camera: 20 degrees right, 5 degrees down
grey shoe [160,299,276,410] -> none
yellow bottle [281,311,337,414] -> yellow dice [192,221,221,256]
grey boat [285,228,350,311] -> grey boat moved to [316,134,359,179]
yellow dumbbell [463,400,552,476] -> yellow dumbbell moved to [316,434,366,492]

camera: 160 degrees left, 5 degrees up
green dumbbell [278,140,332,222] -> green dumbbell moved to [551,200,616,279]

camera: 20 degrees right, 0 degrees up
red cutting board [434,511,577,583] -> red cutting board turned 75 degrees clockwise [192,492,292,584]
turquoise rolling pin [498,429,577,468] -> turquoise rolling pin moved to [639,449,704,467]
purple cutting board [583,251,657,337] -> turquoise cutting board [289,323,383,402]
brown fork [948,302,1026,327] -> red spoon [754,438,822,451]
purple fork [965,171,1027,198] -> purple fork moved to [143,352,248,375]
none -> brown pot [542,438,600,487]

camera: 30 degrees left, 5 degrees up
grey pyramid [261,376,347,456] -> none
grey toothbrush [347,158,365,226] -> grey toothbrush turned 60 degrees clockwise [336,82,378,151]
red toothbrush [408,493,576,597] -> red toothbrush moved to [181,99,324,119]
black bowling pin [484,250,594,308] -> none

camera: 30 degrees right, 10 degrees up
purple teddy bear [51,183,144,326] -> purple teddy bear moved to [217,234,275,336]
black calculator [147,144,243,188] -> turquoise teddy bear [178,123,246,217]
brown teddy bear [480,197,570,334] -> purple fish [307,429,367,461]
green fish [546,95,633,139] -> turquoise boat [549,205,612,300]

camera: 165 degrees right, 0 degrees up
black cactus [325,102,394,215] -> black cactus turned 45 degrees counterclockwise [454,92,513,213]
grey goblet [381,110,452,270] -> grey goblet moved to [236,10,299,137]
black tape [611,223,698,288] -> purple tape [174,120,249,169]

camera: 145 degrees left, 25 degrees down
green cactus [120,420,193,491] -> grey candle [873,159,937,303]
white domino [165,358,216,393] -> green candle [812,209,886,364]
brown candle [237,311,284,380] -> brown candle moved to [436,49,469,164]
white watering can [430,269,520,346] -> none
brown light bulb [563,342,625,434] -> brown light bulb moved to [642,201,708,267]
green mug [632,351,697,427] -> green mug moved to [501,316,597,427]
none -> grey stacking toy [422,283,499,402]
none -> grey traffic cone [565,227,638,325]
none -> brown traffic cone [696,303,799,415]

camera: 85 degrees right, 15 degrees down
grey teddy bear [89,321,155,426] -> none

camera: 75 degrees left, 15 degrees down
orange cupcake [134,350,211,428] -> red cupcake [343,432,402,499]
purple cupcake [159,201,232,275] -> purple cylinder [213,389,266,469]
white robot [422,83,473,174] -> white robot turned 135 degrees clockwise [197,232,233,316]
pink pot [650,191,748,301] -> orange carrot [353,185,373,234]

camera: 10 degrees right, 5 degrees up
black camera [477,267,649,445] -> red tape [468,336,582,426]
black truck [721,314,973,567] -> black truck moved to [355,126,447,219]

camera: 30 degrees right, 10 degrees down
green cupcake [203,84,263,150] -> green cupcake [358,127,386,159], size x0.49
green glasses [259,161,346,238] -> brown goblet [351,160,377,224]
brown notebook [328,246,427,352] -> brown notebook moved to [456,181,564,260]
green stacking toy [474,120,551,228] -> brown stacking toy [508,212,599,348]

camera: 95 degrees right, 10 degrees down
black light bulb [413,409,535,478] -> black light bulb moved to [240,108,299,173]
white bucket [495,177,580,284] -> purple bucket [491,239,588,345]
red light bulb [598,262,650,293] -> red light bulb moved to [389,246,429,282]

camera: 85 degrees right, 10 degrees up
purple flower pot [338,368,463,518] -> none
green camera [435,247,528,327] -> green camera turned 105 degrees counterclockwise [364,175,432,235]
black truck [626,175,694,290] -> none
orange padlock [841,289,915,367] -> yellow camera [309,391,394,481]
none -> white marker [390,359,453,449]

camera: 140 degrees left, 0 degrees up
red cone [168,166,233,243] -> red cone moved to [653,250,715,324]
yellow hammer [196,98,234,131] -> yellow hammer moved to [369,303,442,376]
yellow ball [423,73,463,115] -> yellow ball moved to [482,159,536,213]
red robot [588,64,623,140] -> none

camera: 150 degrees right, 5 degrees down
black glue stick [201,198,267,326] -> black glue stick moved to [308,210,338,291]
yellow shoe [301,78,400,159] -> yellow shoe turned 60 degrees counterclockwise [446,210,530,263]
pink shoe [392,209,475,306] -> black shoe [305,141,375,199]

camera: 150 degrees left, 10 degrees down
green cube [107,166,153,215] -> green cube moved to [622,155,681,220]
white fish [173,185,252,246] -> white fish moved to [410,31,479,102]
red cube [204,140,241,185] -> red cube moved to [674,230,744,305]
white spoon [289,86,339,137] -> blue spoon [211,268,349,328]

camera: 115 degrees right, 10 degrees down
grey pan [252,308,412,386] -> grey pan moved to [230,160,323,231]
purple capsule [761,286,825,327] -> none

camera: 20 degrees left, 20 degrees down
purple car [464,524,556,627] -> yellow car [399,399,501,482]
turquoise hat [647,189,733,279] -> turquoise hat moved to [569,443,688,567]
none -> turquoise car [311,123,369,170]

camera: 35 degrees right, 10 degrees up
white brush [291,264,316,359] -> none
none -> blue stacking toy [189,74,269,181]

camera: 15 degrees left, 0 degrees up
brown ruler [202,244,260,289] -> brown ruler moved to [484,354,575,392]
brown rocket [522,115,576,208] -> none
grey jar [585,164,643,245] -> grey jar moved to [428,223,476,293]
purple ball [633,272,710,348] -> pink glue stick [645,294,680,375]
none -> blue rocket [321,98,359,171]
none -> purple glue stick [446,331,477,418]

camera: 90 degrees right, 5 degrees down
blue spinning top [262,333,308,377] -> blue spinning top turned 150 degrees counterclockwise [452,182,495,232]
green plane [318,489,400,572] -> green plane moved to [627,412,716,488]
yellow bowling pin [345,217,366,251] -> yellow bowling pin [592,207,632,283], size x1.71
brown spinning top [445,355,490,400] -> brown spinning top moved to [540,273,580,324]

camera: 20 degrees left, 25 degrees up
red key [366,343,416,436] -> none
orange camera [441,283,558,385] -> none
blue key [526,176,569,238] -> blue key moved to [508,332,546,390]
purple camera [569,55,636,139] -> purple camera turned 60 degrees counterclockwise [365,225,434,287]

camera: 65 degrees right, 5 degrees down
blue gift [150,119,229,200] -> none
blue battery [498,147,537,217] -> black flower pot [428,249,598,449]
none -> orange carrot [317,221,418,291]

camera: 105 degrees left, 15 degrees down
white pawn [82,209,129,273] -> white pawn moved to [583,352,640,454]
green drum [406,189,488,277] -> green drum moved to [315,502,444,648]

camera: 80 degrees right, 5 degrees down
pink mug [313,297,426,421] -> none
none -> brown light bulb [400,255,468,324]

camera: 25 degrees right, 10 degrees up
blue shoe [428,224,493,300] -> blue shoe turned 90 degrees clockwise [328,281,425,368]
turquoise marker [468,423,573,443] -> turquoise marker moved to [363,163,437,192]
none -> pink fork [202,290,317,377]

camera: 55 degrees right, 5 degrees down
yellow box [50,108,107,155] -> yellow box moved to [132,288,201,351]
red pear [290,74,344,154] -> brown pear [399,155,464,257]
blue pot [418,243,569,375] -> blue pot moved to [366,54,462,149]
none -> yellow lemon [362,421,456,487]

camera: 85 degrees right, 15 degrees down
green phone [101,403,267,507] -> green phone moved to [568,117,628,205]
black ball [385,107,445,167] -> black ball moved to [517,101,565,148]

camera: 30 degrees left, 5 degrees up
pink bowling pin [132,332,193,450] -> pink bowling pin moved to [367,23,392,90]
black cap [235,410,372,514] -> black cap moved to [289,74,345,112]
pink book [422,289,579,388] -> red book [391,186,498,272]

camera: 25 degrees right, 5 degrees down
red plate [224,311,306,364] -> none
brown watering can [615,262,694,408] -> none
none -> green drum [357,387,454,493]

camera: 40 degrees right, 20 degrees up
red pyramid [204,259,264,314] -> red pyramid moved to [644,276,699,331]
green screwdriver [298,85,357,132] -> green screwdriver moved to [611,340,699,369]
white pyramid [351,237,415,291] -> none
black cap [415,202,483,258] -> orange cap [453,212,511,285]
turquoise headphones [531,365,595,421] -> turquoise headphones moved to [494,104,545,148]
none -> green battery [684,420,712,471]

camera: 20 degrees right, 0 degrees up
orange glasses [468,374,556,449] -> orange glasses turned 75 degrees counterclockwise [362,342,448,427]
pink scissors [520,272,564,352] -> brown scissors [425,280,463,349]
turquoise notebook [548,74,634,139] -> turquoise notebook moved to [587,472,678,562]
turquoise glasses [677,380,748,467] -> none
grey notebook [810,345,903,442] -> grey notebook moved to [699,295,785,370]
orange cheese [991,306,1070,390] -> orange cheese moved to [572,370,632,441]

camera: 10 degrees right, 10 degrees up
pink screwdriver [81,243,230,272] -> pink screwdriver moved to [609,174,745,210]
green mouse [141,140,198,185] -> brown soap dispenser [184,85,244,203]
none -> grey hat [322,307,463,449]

|---|

ASSIGNMENT >>
Search the data for "bear". Copy each line that has it.

WRITTEN SOLUTION >>
purple teddy bear [51,183,144,326] -> purple teddy bear moved to [217,234,275,336]
black calculator [147,144,243,188] -> turquoise teddy bear [178,123,246,217]
brown teddy bear [480,197,570,334] -> purple fish [307,429,367,461]
grey teddy bear [89,321,155,426] -> none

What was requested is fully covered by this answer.